- [Action item] Your answer should be an exact copy of all the entries, free of pictures.

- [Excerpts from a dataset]
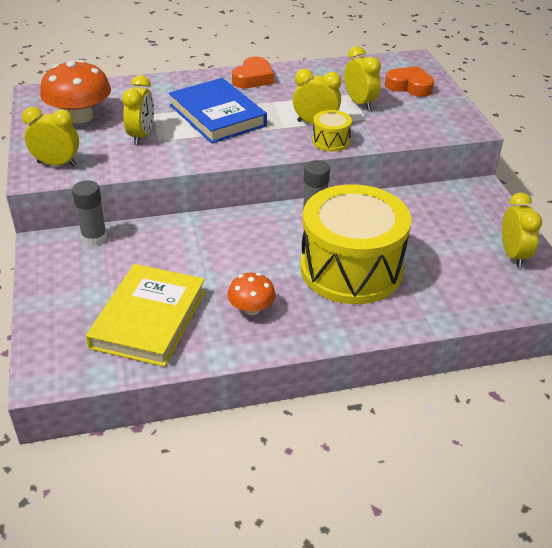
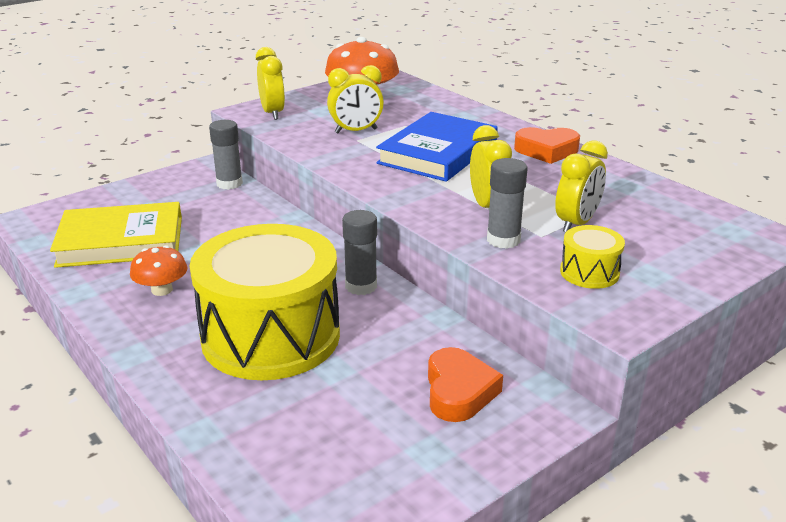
camera: 65 degrees right, 10 degrees down
(331, 141) = (455, 225): yellow drum -> yellow drum (589, 272)
(362, 132) = (503, 240): none -> grey glue stick
(409, 86) = (677, 248): orange heart -> orange heart (459, 391)
(513, 255) = (400, 476): yellow clock -> none

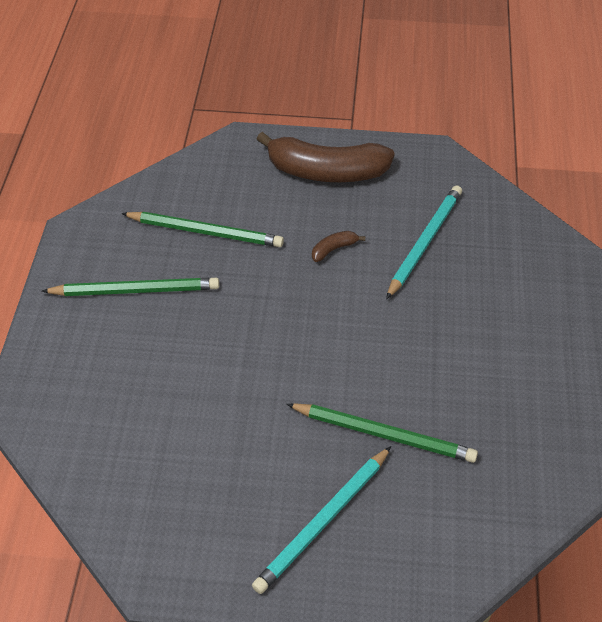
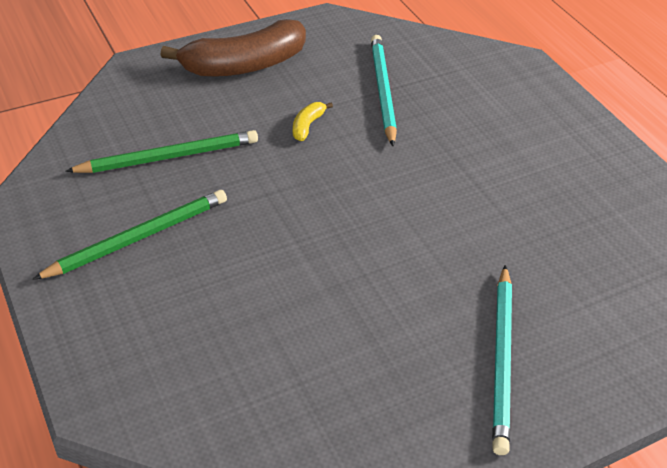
camera: 35 degrees left, 5 degrees down
(334, 249) = (307, 126): brown banana -> yellow banana
(384, 434) = (487, 259): green pencil -> none

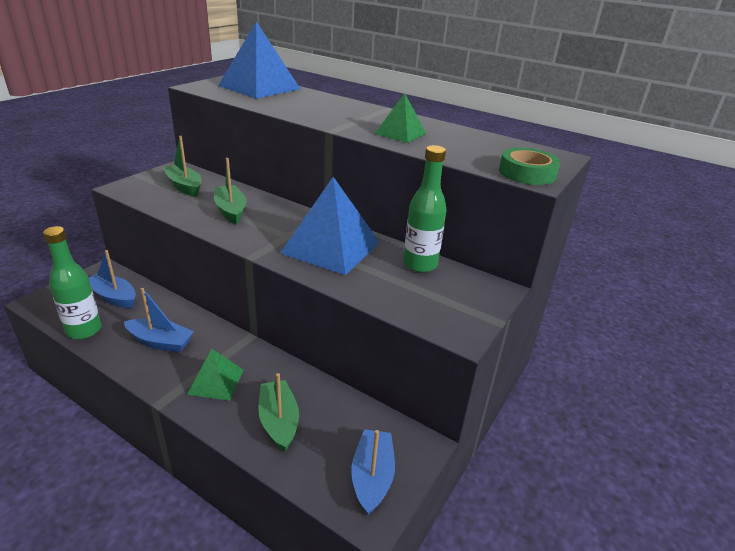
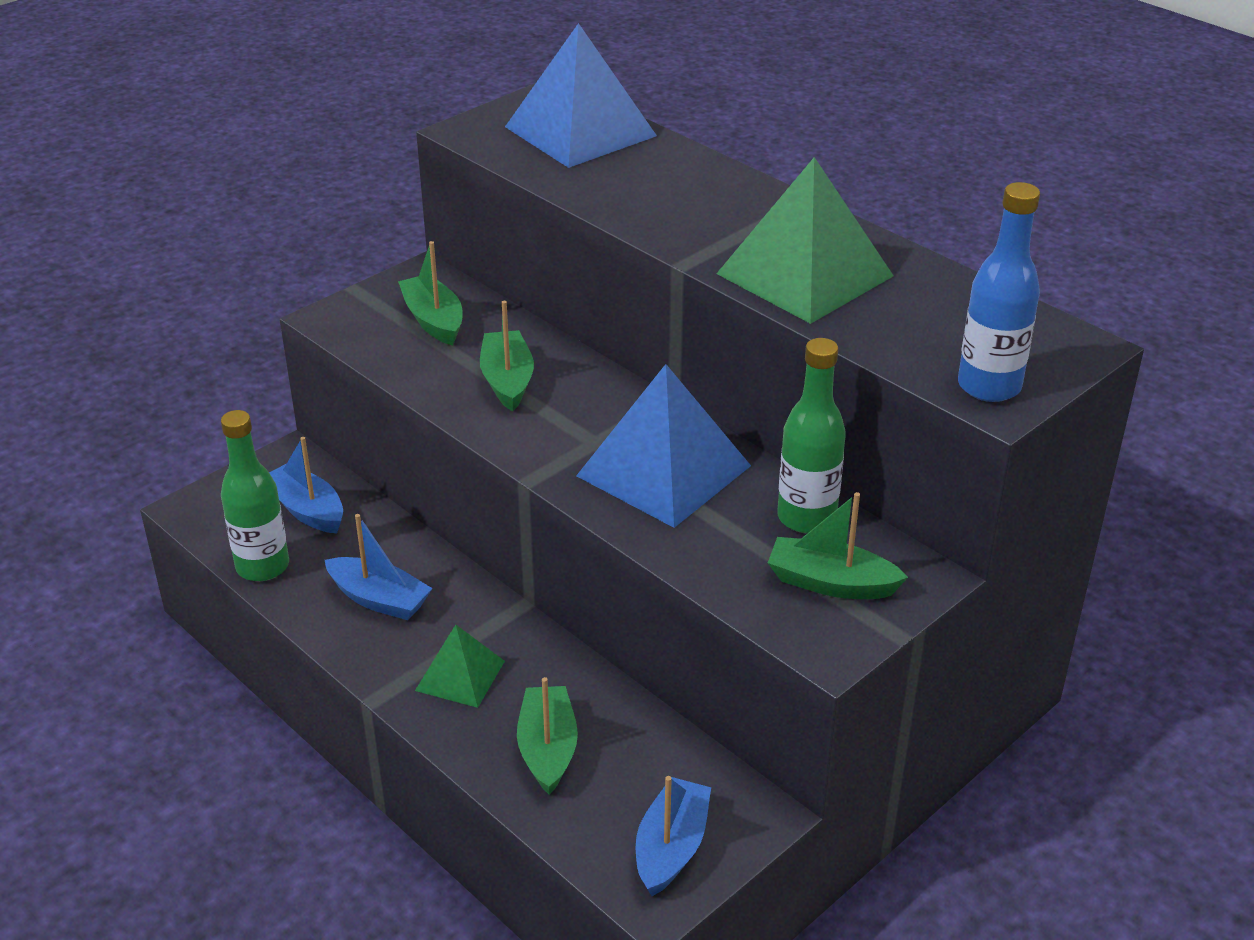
camera: 15 degrees right, 5 degrees up
(400, 133) = (805, 275): green pyramid -> green pyramid, size x1.83
(447, 297) = (831, 583): none -> green boat
(527, 173) = (989, 386): green tape -> blue bottle

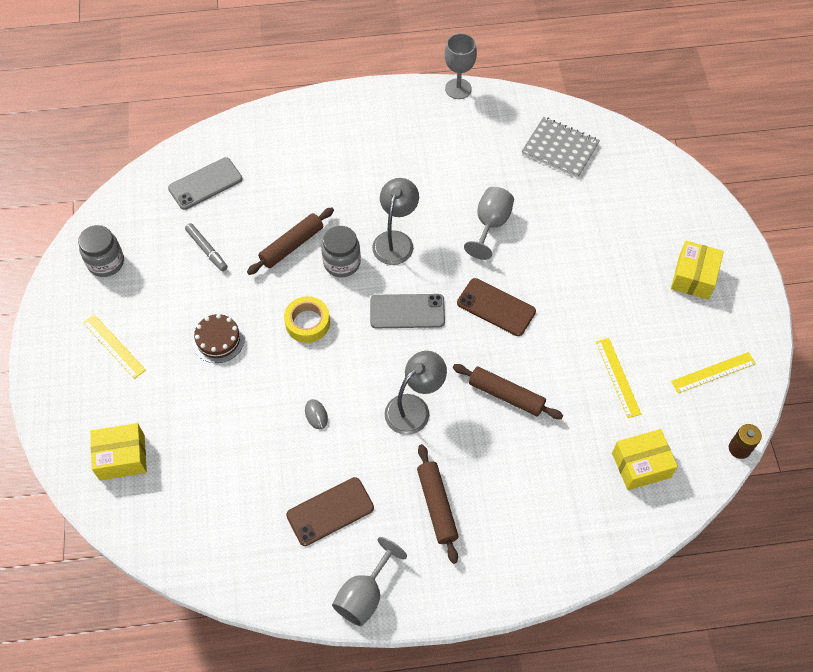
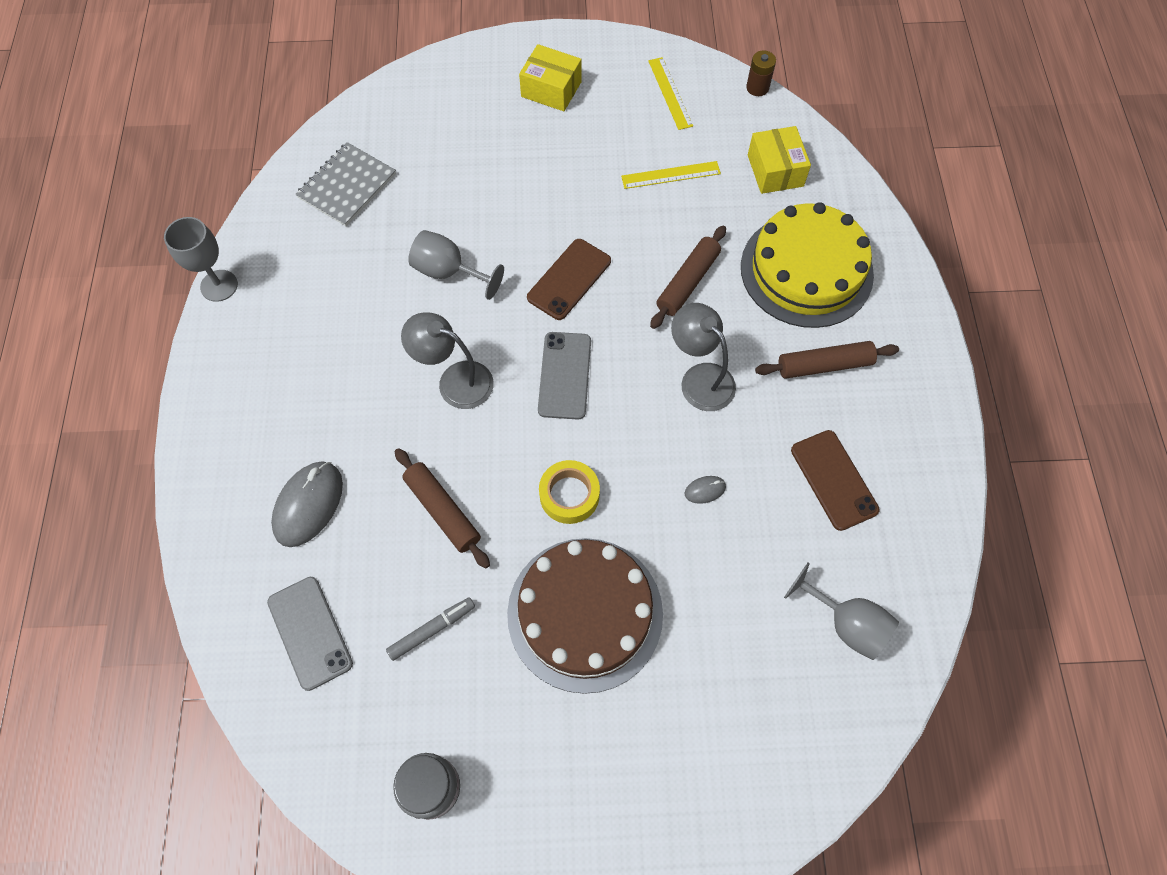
camera: 85 degrees left, 5 degrees up
(114, 346) = (582, 767): yellow ruler -> none
(122, 457) = (760, 747): yellow box -> none
(218, 340) = (585, 613): brown cake -> brown cake, size x2.12
(293, 168) = (308, 505): none -> grey mouse
(342, 263) = (481, 448): grey jar -> none
(364, 595) = (933, 448): grey goblet -> grey goblet (846, 623)
(533, 492) = (806, 270): none -> yellow cake

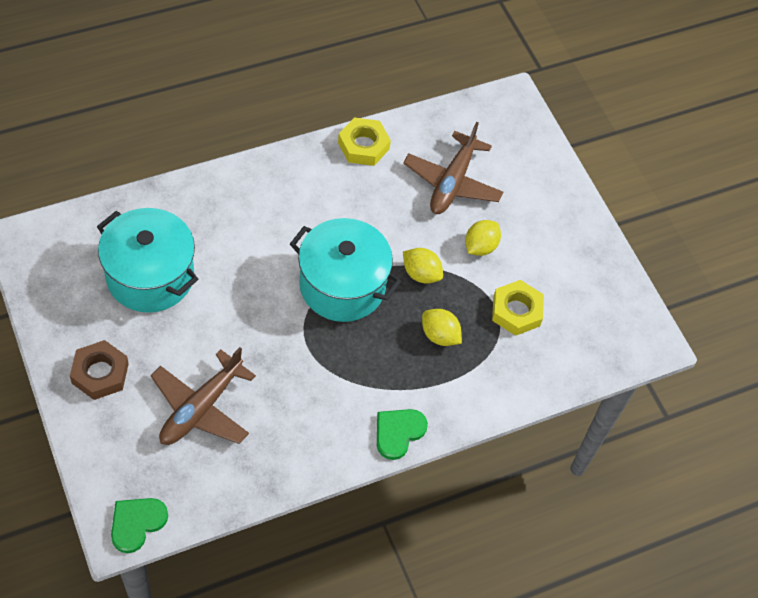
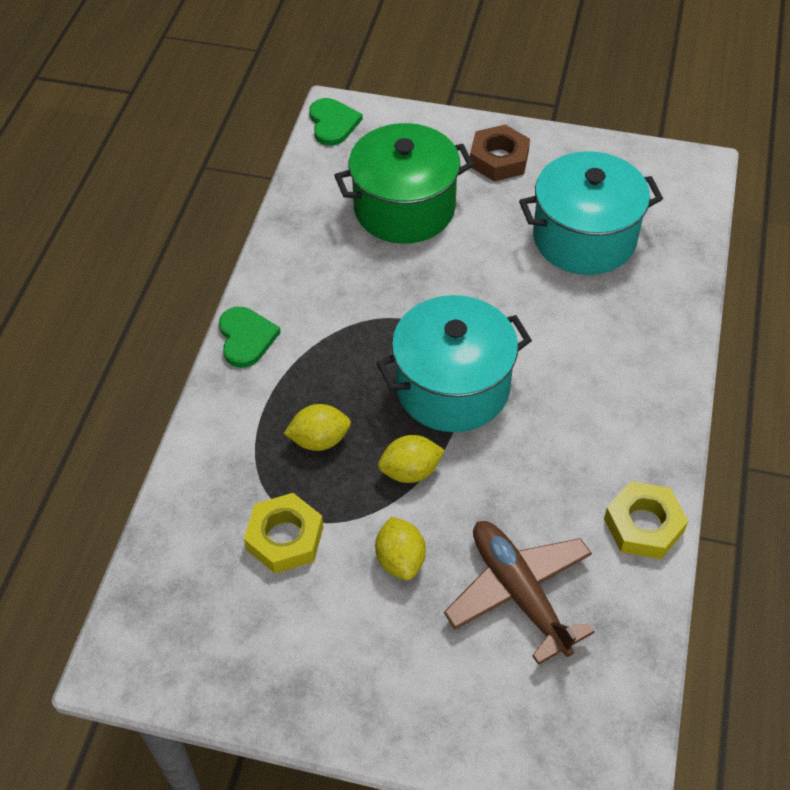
camera: 135 degrees right, 5 degrees down
(200, 408) = (404, 208): brown plane -> green pot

- [Written solution]
camera: 65 degrees right, 10 degrees down
(331, 141) = (455, 225): yellow drum -> yellow drum (589, 272)
(362, 132) = (503, 240): none -> grey glue stick
(409, 86) = (677, 248): orange heart -> orange heart (459, 391)
(513, 255) = (400, 476): yellow clock -> none

camera: 35 degrees left, 5 degrees down
(334, 249) = (307, 126): brown banana -> yellow banana
(384, 434) = (487, 259): green pencil -> none

camera: 15 degrees right, 5 degrees up
(400, 133) = (805, 275): green pyramid -> green pyramid, size x1.83
(447, 297) = (831, 583): none -> green boat
(527, 173) = (989, 386): green tape -> blue bottle

camera: 85 degrees left, 5 degrees up
(114, 346) = (582, 767): yellow ruler -> none
(122, 457) = (760, 747): yellow box -> none
(218, 340) = (585, 613): brown cake -> brown cake, size x2.12
(293, 168) = (308, 505): none -> grey mouse
(342, 263) = (481, 448): grey jar -> none
(364, 595) = (933, 448): grey goblet -> grey goblet (846, 623)
(533, 492) = (806, 270): none -> yellow cake

camera: 135 degrees right, 5 degrees down
(200, 408) = (404, 208): brown plane -> green pot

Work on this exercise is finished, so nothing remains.